## SUPPLIED INFORMATION
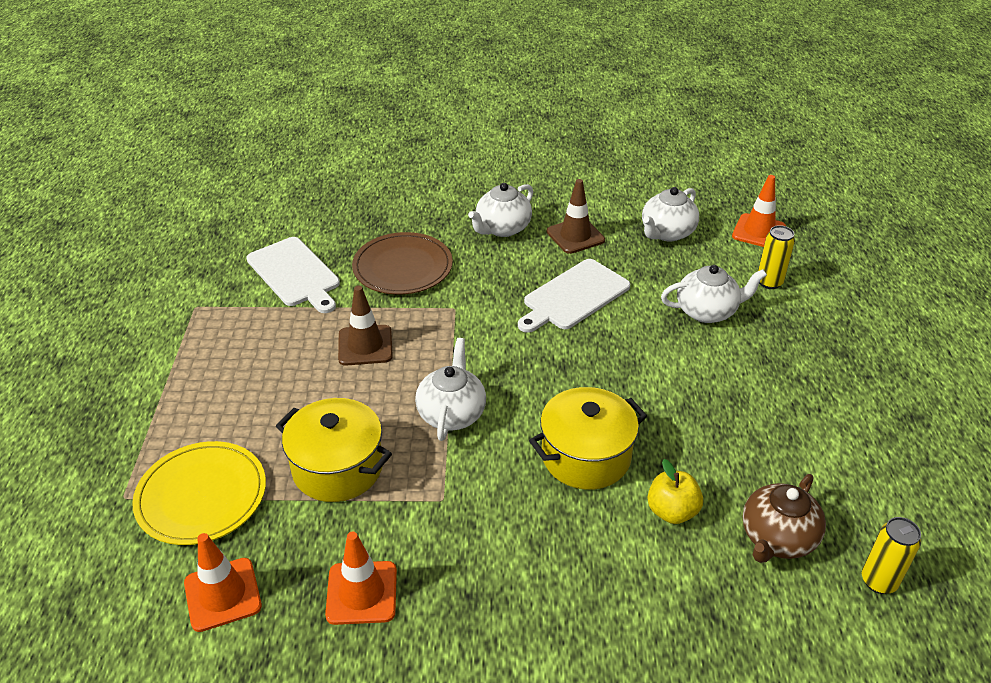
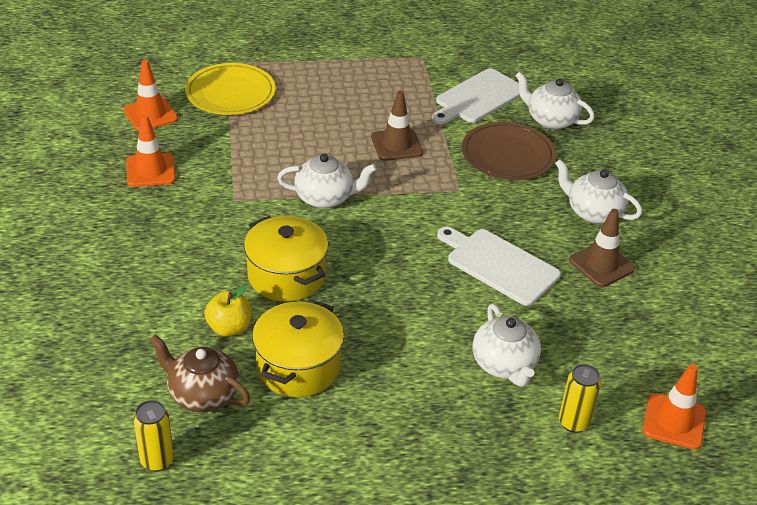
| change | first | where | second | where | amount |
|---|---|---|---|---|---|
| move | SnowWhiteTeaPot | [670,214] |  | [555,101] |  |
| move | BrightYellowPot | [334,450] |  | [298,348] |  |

## WORK TASK
Only a number is wanted here: the count of lines in the material above that contain "move".

## RESPONSE AREA
2